Segment Start: Exercise inputs

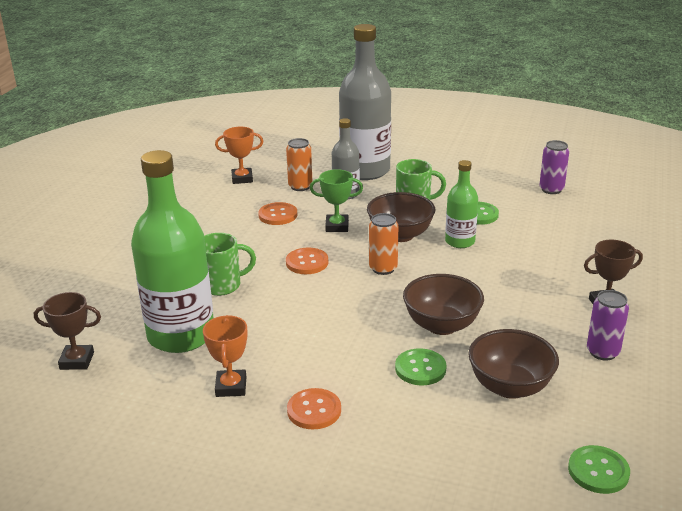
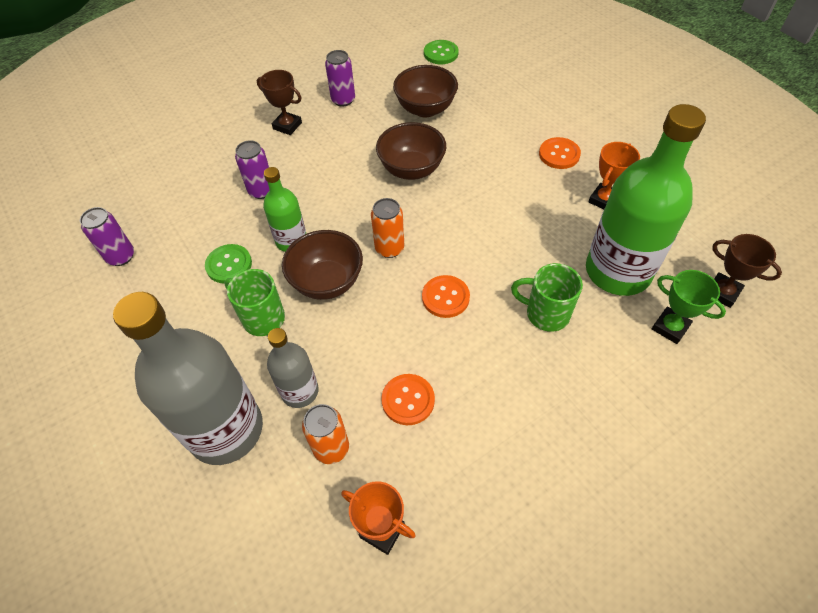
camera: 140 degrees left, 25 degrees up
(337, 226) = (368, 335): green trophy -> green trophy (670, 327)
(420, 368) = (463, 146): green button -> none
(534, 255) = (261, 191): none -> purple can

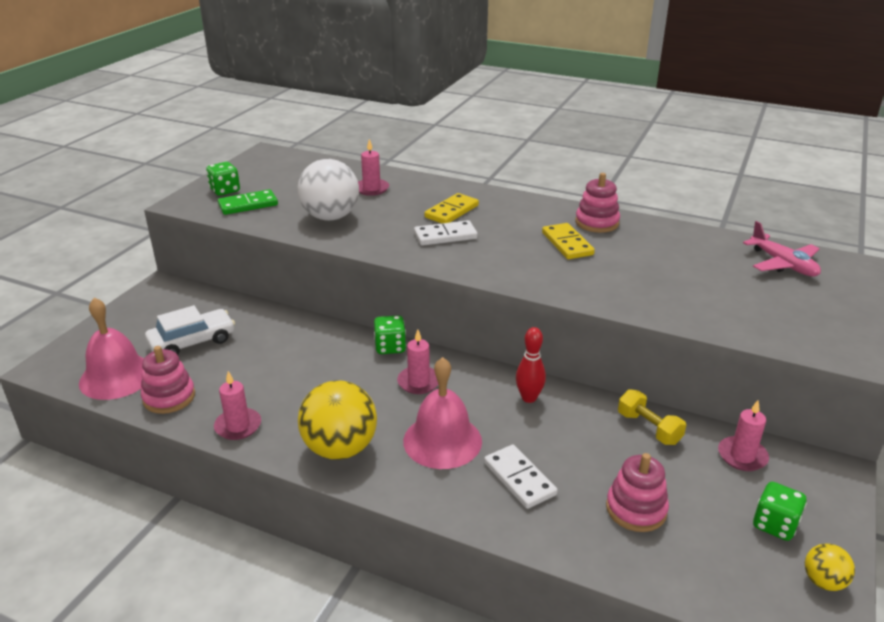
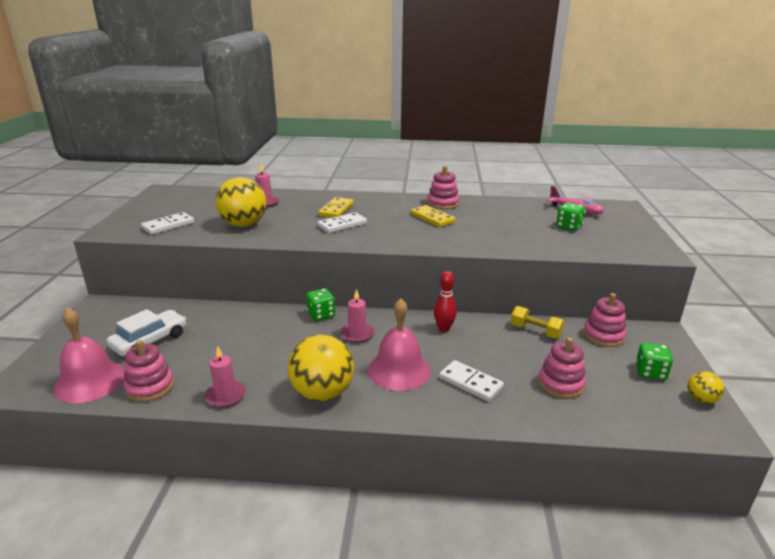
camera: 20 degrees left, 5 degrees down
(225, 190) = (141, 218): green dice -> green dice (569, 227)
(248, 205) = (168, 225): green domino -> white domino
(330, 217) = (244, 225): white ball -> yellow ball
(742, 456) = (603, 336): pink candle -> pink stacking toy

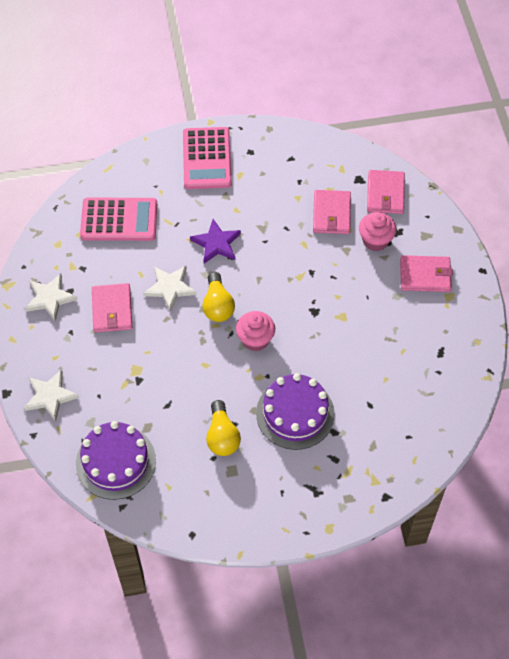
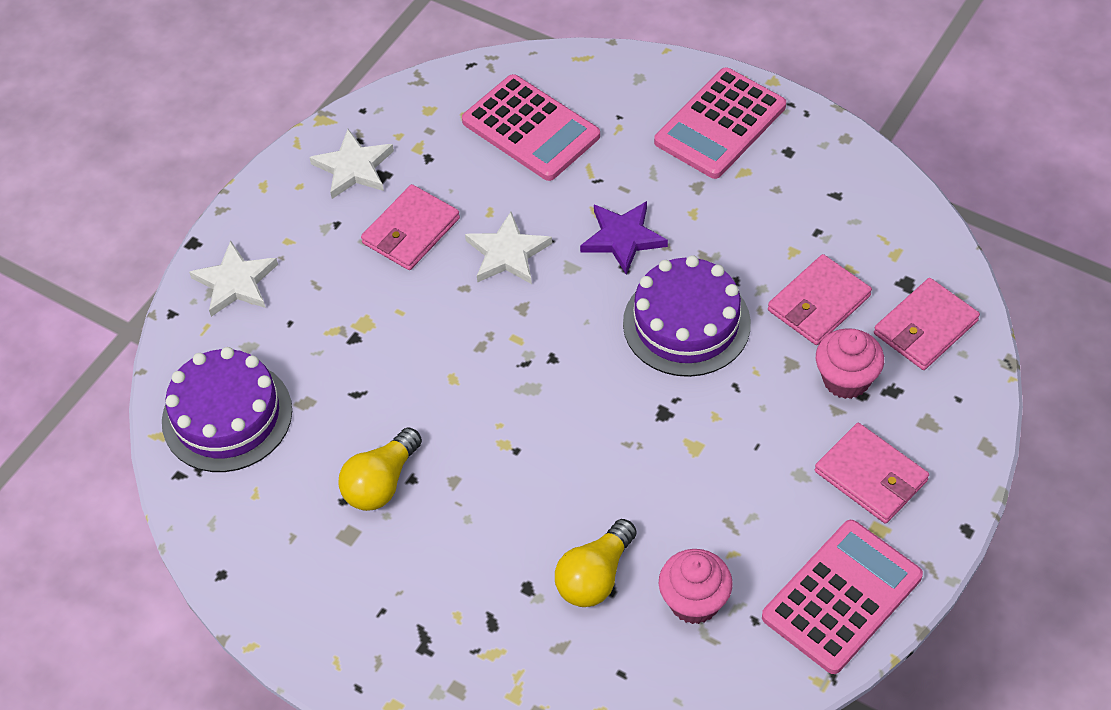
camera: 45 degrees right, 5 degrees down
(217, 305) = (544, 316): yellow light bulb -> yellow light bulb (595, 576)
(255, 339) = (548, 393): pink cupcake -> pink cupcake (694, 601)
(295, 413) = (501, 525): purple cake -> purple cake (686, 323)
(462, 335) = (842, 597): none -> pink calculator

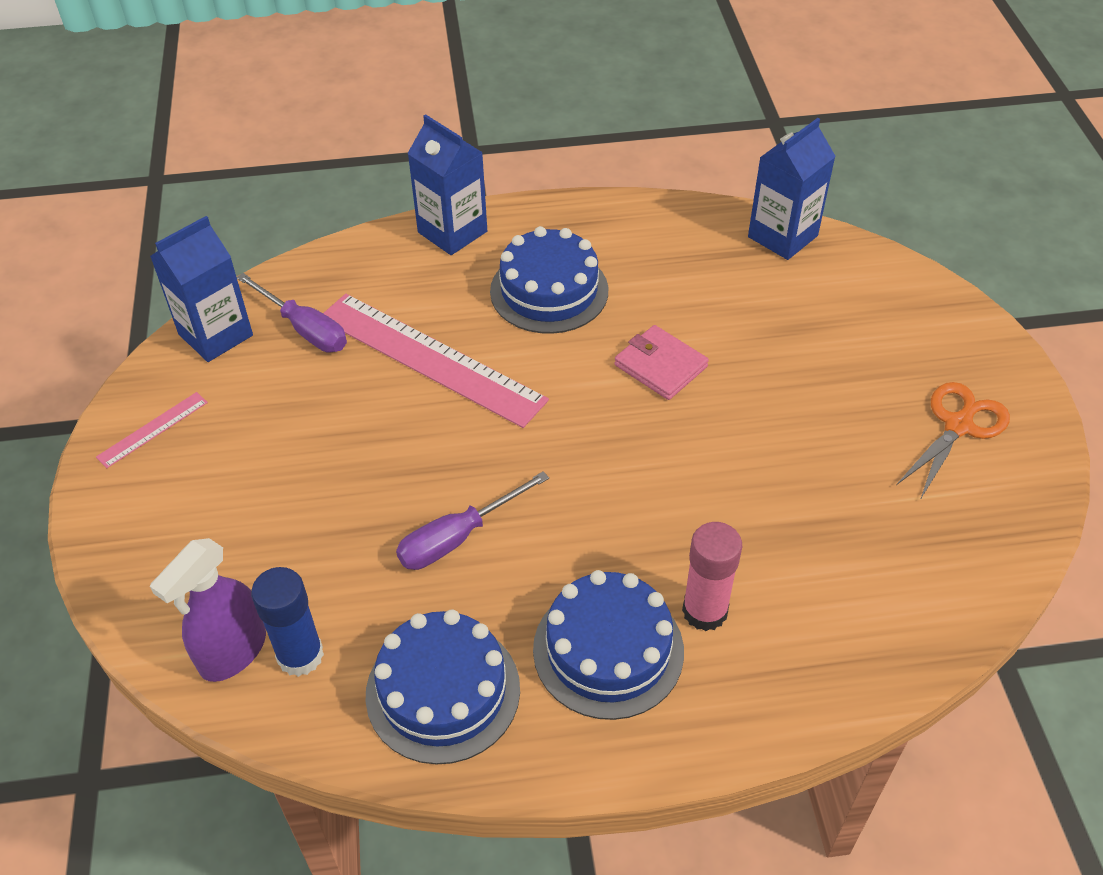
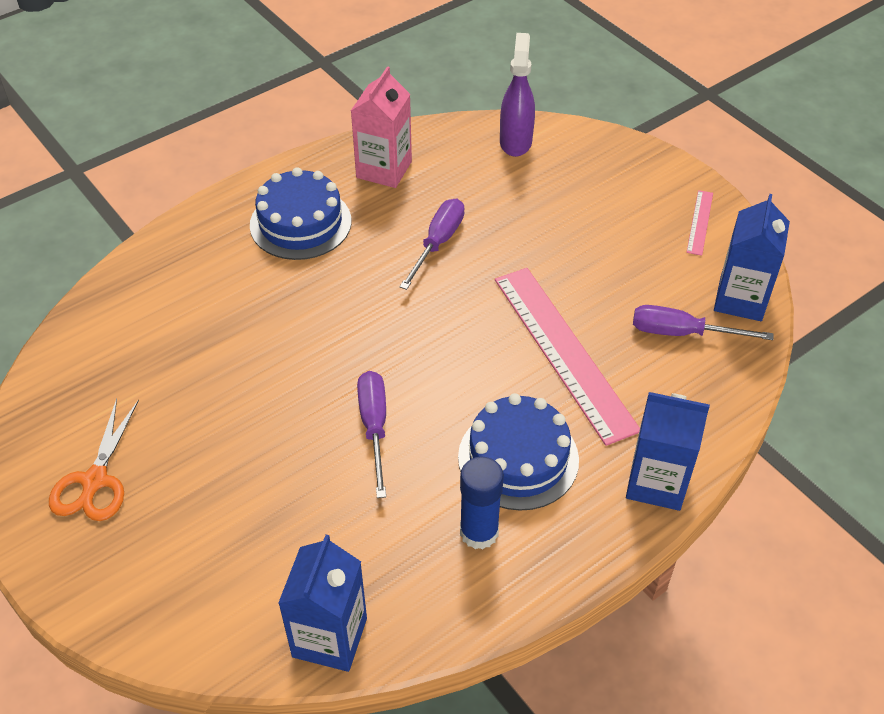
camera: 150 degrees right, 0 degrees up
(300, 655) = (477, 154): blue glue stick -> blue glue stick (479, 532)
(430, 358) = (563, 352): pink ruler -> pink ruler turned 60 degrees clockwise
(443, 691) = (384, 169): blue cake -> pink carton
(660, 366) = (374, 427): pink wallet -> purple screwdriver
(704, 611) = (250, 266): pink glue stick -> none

Segment End: Exercise inputs

- **Task goal**: Exactly as written, copy the entries above without their pictures.

- **Written answer**:
camera: 140 degrees left, 25 degrees up
(337, 226) = (368, 335): green trophy -> green trophy (670, 327)
(420, 368) = (463, 146): green button -> none
(534, 255) = (261, 191): none -> purple can

camera: 20 degrees left, 5 degrees down
(225, 190) = (141, 218): green dice -> green dice (569, 227)
(248, 205) = (168, 225): green domino -> white domino
(330, 217) = (244, 225): white ball -> yellow ball
(742, 456) = (603, 336): pink candle -> pink stacking toy

camera: 45 degrees right, 5 degrees down
(217, 305) = (544, 316): yellow light bulb -> yellow light bulb (595, 576)
(255, 339) = (548, 393): pink cupcake -> pink cupcake (694, 601)
(295, 413) = (501, 525): purple cake -> purple cake (686, 323)
(462, 335) = (842, 597): none -> pink calculator

camera: 150 degrees right, 0 degrees up
(300, 655) = (477, 154): blue glue stick -> blue glue stick (479, 532)
(430, 358) = (563, 352): pink ruler -> pink ruler turned 60 degrees clockwise
(443, 691) = (384, 169): blue cake -> pink carton
(660, 366) = (374, 427): pink wallet -> purple screwdriver
(704, 611) = (250, 266): pink glue stick -> none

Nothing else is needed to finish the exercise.